Problem to solve:
Those lines of the records that contain "flipped" are to be located and copied.

Extracted information:
::::

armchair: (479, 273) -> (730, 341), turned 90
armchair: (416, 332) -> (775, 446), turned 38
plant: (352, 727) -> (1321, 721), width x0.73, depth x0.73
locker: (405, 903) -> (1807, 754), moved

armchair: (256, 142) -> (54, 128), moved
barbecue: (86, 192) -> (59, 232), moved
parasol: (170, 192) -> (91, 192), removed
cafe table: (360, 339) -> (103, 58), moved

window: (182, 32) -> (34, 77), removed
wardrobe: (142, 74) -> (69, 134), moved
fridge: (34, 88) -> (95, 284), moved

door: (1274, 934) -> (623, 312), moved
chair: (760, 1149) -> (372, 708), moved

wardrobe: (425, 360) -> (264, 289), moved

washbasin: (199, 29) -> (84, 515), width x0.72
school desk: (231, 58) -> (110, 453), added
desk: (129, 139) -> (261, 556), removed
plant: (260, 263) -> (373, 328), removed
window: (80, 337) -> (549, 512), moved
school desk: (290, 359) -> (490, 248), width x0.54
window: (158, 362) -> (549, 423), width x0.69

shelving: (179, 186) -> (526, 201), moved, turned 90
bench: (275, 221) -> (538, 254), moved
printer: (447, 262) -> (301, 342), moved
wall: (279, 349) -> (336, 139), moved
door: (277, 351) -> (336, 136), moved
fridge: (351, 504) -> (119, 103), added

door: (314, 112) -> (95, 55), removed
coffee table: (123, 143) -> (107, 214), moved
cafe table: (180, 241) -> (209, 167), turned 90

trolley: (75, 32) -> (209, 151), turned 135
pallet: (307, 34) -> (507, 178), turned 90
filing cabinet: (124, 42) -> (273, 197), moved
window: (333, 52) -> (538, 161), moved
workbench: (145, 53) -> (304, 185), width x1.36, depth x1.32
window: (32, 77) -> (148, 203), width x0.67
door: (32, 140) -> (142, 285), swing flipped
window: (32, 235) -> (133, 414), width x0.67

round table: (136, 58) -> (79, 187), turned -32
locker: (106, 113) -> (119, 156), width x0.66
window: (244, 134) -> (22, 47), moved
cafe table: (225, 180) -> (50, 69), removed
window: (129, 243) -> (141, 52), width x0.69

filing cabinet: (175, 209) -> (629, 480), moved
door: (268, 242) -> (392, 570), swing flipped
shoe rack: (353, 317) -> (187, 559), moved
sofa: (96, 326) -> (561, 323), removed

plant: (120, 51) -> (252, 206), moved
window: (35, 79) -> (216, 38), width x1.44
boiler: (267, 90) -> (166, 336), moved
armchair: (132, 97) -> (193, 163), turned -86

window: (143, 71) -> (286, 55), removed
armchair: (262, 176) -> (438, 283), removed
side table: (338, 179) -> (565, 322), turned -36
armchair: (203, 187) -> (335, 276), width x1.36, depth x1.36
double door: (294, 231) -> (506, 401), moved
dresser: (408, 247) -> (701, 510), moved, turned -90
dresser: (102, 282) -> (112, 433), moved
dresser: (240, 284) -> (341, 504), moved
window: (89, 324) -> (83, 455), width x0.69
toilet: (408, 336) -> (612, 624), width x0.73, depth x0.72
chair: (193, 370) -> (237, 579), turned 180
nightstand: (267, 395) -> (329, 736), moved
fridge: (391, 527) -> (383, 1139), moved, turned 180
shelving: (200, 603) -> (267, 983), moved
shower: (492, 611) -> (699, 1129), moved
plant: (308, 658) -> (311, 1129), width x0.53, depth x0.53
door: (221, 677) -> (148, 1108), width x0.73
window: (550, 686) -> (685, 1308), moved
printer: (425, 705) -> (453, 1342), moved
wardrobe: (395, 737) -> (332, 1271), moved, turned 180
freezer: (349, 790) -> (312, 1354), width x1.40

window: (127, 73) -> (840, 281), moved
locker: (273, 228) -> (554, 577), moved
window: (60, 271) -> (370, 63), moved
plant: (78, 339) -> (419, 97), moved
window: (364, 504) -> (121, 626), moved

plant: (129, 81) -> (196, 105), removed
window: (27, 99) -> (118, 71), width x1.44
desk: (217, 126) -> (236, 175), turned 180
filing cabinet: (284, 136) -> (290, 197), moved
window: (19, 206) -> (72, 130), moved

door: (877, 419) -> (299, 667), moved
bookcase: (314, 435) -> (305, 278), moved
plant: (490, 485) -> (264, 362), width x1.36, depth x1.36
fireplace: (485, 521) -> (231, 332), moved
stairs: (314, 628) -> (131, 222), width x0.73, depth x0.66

::::

Solution to this task:
door: (32, 140) -> (142, 285), swing flipped
door: (268, 242) -> (392, 570), swing flipped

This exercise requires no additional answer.